» WRITTEN REQUEST
Reproduce the data without alteration, starting from its first line and ending with the line that contains "London: 10:13 -> 9:24", both included.

Dataset items
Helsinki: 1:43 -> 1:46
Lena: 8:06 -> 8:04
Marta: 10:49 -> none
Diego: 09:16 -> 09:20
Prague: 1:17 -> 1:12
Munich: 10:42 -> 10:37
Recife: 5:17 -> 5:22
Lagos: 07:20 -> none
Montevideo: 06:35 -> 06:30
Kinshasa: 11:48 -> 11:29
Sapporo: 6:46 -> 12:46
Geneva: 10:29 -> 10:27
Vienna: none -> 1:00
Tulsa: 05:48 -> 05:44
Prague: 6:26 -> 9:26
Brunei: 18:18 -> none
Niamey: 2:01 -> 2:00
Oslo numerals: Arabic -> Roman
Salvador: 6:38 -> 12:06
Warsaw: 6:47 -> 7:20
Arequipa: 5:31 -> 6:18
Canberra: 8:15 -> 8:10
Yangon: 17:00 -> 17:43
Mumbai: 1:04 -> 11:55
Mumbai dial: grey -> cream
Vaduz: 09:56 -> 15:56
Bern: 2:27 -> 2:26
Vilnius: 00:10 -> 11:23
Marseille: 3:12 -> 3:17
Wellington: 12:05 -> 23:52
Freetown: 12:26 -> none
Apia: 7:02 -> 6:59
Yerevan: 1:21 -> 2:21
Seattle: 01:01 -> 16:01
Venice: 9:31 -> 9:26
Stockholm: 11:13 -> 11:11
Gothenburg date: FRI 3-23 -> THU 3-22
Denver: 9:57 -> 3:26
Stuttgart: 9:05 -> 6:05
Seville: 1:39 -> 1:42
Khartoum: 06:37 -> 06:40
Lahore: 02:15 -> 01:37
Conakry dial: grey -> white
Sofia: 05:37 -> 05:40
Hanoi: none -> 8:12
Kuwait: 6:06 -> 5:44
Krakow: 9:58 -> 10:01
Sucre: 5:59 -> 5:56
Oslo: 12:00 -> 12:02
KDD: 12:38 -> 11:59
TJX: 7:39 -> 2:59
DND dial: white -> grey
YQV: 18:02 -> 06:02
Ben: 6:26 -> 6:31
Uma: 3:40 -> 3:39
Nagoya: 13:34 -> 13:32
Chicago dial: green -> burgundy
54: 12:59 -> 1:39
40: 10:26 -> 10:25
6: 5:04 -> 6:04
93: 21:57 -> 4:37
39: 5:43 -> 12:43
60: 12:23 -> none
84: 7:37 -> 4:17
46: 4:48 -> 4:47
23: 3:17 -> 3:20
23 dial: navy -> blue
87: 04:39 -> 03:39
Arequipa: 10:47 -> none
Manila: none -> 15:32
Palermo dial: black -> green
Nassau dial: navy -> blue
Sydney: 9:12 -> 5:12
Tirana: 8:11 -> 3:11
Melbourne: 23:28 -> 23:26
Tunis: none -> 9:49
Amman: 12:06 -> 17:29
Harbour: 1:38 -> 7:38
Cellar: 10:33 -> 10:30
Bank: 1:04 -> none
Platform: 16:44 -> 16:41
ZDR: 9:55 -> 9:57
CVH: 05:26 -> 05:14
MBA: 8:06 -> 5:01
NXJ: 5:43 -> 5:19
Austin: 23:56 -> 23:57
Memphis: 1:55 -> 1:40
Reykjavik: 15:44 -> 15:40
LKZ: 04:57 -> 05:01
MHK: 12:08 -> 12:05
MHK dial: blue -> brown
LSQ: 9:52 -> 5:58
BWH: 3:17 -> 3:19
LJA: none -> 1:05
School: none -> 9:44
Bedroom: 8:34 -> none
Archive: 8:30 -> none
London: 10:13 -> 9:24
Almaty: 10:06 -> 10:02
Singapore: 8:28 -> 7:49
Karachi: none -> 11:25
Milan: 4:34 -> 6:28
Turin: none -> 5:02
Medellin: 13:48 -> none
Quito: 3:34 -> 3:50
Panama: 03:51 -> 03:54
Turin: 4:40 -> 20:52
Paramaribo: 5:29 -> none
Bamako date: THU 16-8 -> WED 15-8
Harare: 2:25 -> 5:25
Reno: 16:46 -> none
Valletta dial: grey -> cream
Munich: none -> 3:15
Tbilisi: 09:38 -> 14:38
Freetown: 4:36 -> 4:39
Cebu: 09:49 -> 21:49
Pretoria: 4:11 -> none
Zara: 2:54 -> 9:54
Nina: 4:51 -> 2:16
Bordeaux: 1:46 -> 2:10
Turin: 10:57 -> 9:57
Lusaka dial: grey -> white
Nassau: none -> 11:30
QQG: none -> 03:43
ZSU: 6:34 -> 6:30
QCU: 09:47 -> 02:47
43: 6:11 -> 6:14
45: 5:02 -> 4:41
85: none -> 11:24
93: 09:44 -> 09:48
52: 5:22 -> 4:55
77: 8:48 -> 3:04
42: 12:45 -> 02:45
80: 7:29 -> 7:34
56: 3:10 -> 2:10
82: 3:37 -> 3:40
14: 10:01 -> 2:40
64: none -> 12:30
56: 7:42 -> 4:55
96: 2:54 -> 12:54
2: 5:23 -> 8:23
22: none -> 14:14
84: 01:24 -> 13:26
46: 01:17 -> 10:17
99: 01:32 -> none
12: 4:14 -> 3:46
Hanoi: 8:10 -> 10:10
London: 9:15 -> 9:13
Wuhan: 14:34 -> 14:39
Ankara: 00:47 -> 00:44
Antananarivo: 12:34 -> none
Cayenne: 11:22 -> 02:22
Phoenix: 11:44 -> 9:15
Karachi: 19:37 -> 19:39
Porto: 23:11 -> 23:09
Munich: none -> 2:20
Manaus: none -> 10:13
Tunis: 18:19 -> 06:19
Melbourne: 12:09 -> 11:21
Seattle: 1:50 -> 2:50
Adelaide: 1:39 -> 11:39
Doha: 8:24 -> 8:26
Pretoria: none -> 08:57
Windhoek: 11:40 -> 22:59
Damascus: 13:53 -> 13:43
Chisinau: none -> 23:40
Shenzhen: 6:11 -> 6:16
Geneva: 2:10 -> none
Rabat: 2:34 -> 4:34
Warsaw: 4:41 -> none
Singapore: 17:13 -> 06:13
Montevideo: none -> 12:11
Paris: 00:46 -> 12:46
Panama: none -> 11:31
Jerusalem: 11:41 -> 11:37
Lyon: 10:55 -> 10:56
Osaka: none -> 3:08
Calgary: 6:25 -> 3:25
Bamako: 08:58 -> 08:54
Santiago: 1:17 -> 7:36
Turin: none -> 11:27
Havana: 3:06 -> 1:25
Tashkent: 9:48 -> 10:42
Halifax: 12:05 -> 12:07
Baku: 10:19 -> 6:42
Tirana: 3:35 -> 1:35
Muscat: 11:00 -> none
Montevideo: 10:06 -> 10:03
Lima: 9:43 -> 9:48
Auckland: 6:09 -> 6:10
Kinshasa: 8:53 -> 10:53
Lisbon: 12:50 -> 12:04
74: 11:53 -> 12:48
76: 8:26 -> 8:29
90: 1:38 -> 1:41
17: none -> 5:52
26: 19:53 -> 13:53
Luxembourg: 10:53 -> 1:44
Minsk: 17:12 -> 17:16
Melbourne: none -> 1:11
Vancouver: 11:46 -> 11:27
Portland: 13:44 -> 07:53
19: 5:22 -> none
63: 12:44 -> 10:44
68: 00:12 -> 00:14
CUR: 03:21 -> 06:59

» TASK RESULT
Helsinki: 1:43 -> 1:46
Lena: 8:06 -> 8:04
Marta: 10:49 -> none
Diego: 09:16 -> 09:20
Prague: 1:17 -> 1:12
Munich: 10:42 -> 10:37
Recife: 5:17 -> 5:22
Lagos: 07:20 -> none
Montevideo: 06:35 -> 06:30
Kinshasa: 11:48 -> 11:29
Sapporo: 6:46 -> 12:46
Geneva: 10:29 -> 10:27
Vienna: none -> 1:00
Tulsa: 05:48 -> 05:44
Prague: 6:26 -> 9:26
Brunei: 18:18 -> none
Niamey: 2:01 -> 2:00
Oslo numerals: Arabic -> Roman
Salvador: 6:38 -> 12:06
Warsaw: 6:47 -> 7:20
Arequipa: 5:31 -> 6:18
Canberra: 8:15 -> 8:10
Yangon: 17:00 -> 17:43
Mumbai: 1:04 -> 11:55
Mumbai dial: grey -> cream
Vaduz: 09:56 -> 15:56
Bern: 2:27 -> 2:26
Vilnius: 00:10 -> 11:23
Marseille: 3:12 -> 3:17
Wellington: 12:05 -> 23:52
Freetown: 12:26 -> none
Apia: 7:02 -> 6:59
Yerevan: 1:21 -> 2:21
Seattle: 01:01 -> 16:01
Venice: 9:31 -> 9:26
Stockholm: 11:13 -> 11:11
Gothenburg date: FRI 3-23 -> THU 3-22
Denver: 9:57 -> 3:26
Stuttgart: 9:05 -> 6:05
Seville: 1:39 -> 1:42
Khartoum: 06:37 -> 06:40
Lahore: 02:15 -> 01:37
Conakry dial: grey -> white
Sofia: 05:37 -> 05:40
Hanoi: none -> 8:12
Kuwait: 6:06 -> 5:44
Krakow: 9:58 -> 10:01
Sucre: 5:59 -> 5:56
Oslo: 12:00 -> 12:02
KDD: 12:38 -> 11:59
TJX: 7:39 -> 2:59
DND dial: white -> grey
YQV: 18:02 -> 06:02
Ben: 6:26 -> 6:31
Uma: 3:40 -> 3:39
Nagoya: 13:34 -> 13:32
Chicago dial: green -> burgundy
54: 12:59 -> 1:39
40: 10:26 -> 10:25
6: 5:04 -> 6:04
93: 21:57 -> 4:37
39: 5:43 -> 12:43
60: 12:23 -> none
84: 7:37 -> 4:17
46: 4:48 -> 4:47
23: 3:17 -> 3:20
23 dial: navy -> blue
87: 04:39 -> 03:39
Arequipa: 10:47 -> none
Manila: none -> 15:32
Palermo dial: black -> green
Nassau dial: navy -> blue
Sydney: 9:12 -> 5:12
Tirana: 8:11 -> 3:11
Melbourne: 23:28 -> 23:26
Tunis: none -> 9:49
Amman: 12:06 -> 17:29
Harbour: 1:38 -> 7:38
Cellar: 10:33 -> 10:30
Bank: 1:04 -> none
Platform: 16:44 -> 16:41
ZDR: 9:55 -> 9:57
CVH: 05:26 -> 05:14
MBA: 8:06 -> 5:01
NXJ: 5:43 -> 5:19
Austin: 23:56 -> 23:57
Memphis: 1:55 -> 1:40
Reykjavik: 15:44 -> 15:40
LKZ: 04:57 -> 05:01
MHK: 12:08 -> 12:05
MHK dial: blue -> brown
LSQ: 9:52 -> 5:58
BWH: 3:17 -> 3:19
LJA: none -> 1:05
School: none -> 9:44
Bedroom: 8:34 -> none
Archive: 8:30 -> none
London: 10:13 -> 9:24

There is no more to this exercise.